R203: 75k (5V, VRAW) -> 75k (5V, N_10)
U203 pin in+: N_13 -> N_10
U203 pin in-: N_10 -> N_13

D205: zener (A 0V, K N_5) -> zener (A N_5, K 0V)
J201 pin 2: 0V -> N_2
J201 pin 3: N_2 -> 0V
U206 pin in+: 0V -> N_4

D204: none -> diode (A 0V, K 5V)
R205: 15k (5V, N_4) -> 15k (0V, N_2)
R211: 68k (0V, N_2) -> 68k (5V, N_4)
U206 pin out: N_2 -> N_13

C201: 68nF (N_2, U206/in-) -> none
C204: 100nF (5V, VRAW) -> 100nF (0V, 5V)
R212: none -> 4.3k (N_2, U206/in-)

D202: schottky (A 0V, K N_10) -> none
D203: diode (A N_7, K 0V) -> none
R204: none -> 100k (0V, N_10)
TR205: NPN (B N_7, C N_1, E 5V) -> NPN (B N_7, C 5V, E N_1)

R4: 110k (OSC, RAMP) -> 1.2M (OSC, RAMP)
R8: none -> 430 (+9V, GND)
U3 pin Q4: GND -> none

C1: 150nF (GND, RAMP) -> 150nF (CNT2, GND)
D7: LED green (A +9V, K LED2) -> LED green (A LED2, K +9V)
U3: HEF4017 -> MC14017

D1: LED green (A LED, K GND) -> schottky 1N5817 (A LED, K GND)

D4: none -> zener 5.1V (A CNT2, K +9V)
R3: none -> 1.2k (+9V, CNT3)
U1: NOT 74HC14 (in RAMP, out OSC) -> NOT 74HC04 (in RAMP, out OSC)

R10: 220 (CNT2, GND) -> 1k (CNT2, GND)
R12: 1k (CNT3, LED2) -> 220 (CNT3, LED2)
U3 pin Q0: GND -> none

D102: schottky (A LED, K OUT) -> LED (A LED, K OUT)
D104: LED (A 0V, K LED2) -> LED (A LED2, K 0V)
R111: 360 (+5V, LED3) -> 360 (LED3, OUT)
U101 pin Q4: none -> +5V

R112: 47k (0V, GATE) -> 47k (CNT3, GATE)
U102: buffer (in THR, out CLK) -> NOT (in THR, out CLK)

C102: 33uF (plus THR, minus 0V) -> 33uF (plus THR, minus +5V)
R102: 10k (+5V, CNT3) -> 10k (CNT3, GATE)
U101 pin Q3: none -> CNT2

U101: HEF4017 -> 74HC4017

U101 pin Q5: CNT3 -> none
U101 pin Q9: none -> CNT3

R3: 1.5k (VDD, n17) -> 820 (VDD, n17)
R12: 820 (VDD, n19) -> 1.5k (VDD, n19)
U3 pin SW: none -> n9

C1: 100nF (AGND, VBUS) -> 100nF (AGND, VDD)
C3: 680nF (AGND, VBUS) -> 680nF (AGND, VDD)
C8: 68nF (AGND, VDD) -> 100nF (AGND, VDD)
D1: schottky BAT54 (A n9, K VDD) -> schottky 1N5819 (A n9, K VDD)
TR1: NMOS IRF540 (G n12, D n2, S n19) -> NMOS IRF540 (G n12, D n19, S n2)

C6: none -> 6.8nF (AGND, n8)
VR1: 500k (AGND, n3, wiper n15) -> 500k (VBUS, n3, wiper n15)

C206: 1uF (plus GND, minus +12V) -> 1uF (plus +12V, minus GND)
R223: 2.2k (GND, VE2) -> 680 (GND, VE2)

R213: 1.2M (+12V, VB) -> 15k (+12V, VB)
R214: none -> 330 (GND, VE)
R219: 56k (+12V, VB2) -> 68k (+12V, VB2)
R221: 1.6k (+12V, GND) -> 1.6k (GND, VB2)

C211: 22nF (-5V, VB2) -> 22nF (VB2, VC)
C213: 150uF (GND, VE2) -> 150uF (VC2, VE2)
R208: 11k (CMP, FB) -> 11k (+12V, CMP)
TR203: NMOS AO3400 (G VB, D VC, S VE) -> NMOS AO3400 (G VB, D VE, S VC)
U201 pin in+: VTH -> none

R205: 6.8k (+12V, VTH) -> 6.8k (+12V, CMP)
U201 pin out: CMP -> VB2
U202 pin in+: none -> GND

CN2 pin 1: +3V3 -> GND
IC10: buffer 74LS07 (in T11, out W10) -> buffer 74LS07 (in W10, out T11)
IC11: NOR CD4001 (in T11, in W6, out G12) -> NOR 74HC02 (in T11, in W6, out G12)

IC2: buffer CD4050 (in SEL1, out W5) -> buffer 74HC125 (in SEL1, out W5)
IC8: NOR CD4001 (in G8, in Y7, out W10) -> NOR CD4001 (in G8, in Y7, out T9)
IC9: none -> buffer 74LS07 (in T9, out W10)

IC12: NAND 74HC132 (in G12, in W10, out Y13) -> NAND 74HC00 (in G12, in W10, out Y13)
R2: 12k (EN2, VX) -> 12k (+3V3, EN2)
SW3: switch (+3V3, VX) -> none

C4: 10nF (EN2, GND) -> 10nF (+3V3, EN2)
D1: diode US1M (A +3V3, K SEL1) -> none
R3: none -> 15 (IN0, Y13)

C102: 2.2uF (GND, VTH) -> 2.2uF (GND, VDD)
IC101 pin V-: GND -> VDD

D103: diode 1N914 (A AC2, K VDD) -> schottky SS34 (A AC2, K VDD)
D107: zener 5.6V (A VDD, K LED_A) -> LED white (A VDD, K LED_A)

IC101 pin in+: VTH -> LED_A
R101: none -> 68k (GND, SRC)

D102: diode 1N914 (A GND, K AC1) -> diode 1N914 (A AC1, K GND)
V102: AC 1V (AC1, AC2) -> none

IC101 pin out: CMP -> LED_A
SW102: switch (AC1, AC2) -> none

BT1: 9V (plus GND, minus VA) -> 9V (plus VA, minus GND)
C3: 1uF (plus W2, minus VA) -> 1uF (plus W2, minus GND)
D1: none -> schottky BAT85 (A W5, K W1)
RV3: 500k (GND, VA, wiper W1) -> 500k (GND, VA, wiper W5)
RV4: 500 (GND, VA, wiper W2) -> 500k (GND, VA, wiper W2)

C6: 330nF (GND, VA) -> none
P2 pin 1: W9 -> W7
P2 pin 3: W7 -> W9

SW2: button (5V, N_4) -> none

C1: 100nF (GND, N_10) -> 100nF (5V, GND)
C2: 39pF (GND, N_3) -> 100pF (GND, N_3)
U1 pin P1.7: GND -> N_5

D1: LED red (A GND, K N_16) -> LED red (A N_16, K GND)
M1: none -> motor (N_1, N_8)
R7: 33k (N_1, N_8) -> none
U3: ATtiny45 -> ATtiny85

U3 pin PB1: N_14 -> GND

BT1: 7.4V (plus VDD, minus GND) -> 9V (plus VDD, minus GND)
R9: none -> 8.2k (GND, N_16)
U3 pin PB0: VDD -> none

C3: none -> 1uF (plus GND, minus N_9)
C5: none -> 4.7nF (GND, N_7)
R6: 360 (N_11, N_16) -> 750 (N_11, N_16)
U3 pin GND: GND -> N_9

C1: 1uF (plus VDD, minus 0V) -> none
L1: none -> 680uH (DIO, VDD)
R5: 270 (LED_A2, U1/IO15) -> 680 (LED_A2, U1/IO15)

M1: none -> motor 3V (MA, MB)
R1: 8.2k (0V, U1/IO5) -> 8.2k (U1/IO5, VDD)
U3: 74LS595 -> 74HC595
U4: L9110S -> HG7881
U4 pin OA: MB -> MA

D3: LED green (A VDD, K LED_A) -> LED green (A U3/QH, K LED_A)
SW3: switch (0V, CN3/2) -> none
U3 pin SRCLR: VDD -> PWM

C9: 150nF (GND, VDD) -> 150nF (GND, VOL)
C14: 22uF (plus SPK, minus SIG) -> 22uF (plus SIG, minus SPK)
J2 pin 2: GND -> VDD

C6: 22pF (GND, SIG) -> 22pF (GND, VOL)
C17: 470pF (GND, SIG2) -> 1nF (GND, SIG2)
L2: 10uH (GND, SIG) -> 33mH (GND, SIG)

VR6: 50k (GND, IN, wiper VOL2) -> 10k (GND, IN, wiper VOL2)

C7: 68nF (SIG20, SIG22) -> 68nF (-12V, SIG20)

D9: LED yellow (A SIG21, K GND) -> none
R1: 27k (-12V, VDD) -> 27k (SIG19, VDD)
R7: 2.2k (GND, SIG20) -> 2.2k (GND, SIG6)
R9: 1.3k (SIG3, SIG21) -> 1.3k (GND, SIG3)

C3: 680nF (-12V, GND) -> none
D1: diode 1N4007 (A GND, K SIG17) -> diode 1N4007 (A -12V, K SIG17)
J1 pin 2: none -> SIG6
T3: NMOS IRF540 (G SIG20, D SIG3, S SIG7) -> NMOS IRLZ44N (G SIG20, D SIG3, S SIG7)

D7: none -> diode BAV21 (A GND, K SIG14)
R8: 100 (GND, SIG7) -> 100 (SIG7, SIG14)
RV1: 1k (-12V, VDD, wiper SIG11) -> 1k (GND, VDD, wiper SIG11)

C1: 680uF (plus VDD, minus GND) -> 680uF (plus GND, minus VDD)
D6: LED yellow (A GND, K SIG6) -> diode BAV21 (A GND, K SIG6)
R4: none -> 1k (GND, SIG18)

# # # # # # #

## Problem
Please copy out every line of the preceding listing that carries "VRAW".

## Result below
R203: 75k (5V, VRAW) -> 75k (5V, N_10)
C204: 100nF (5V, VRAW) -> 100nF (0V, 5V)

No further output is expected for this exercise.